→ **Problem to work on**:
Your job is to set down the stretch of entries that opens with the line containing "change=relocated; old=block (royal" and closes with the line containing "change=appeared; new=over-ear headphones". Keep both end lines, copy each exactly, and add nothing.

------------------------

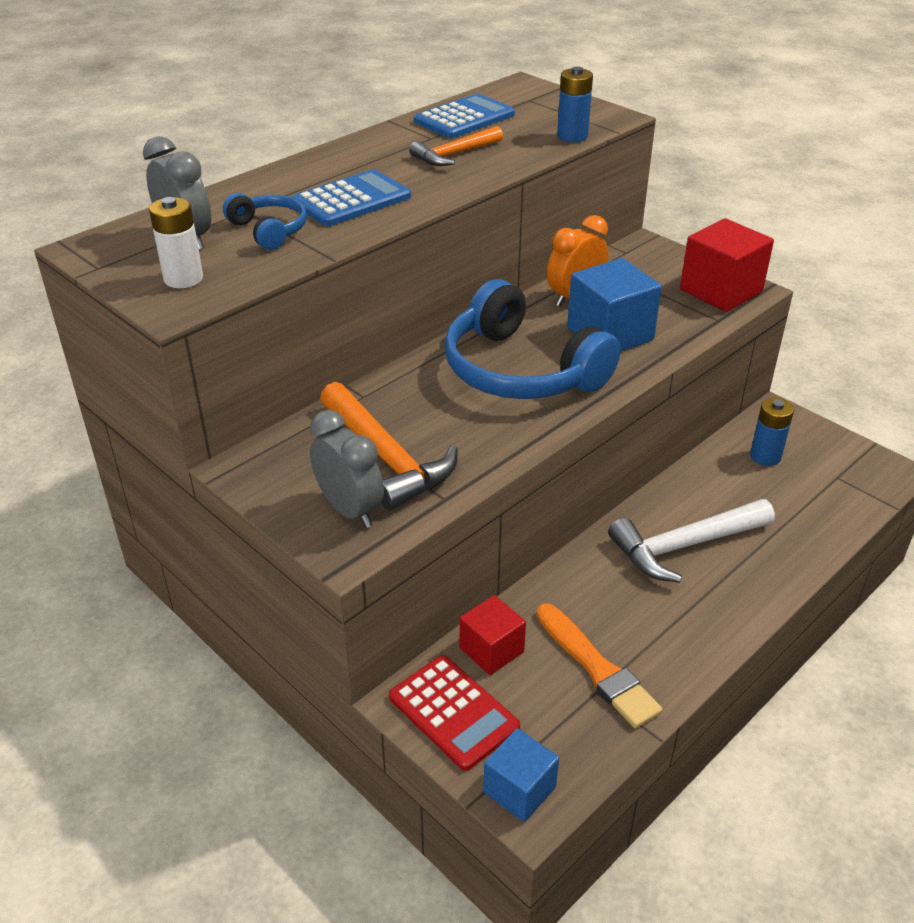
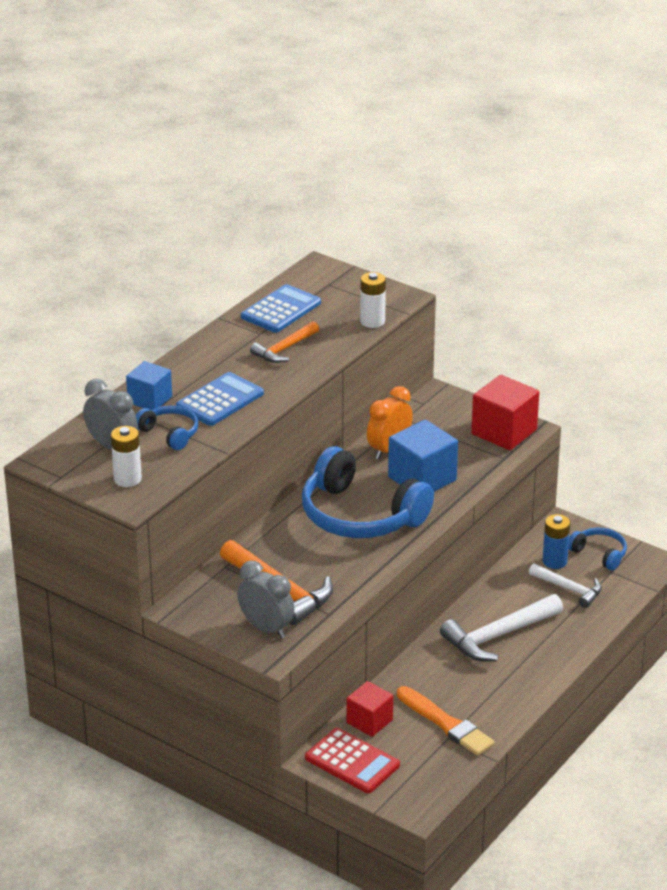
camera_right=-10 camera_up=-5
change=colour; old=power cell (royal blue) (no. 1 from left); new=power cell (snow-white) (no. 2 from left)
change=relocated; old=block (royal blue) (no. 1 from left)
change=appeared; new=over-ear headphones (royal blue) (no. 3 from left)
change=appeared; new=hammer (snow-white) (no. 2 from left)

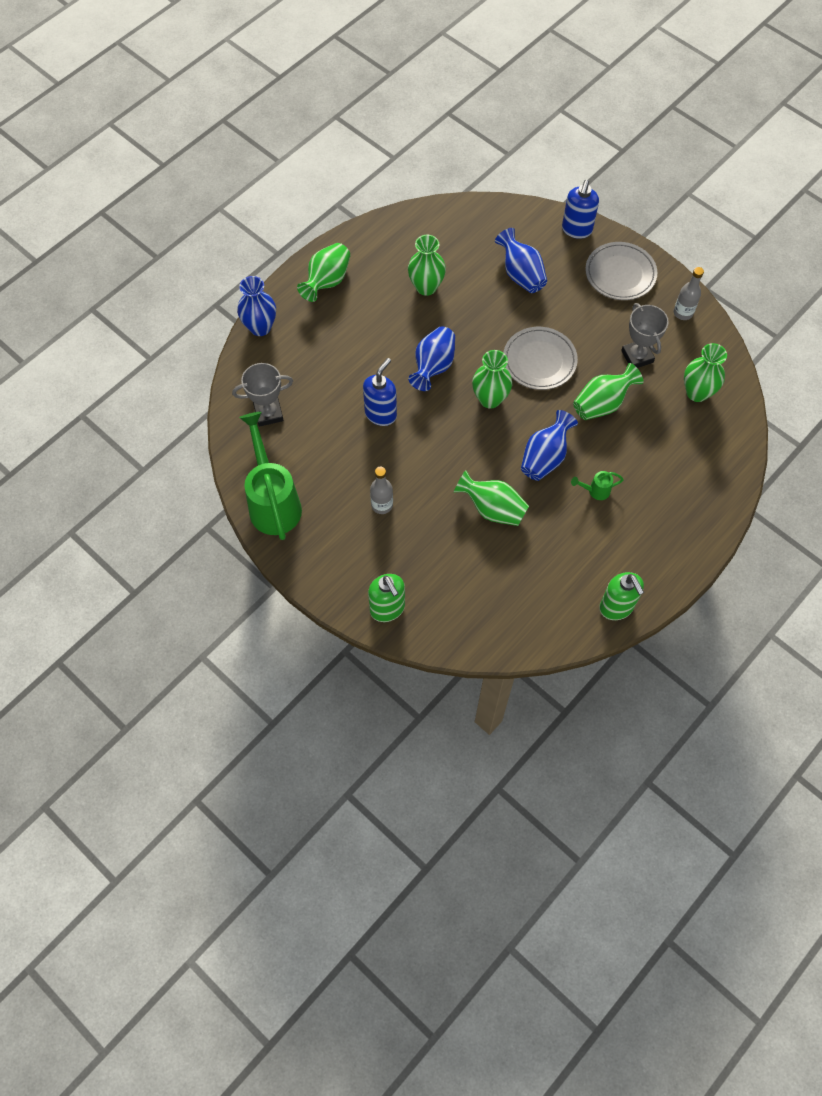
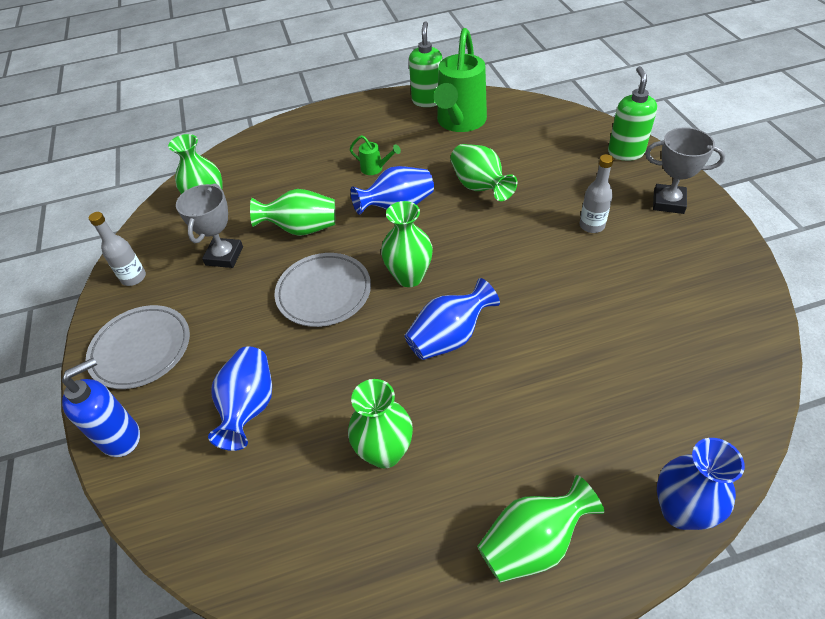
camera_right=-145 camera_up=-15
change=missing; old=pump bottle (royal blue) (no. 1 from left)
change=relocated; old=award cup (ash-grey) (no. 1 from left in the first image); new=award cup (ash-grey) (no. 2 from left)
change=relocated; old=watering can (green) (no. 1 from left in the first image); new=watering can (green) (no. 2 from left)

------------------------

→ **Solution to this exercise**:
change=relocated; old=block (royal blue) (no. 1 from left)
change=appeared; new=over-ear headphones (royal blue) (no. 3 from left)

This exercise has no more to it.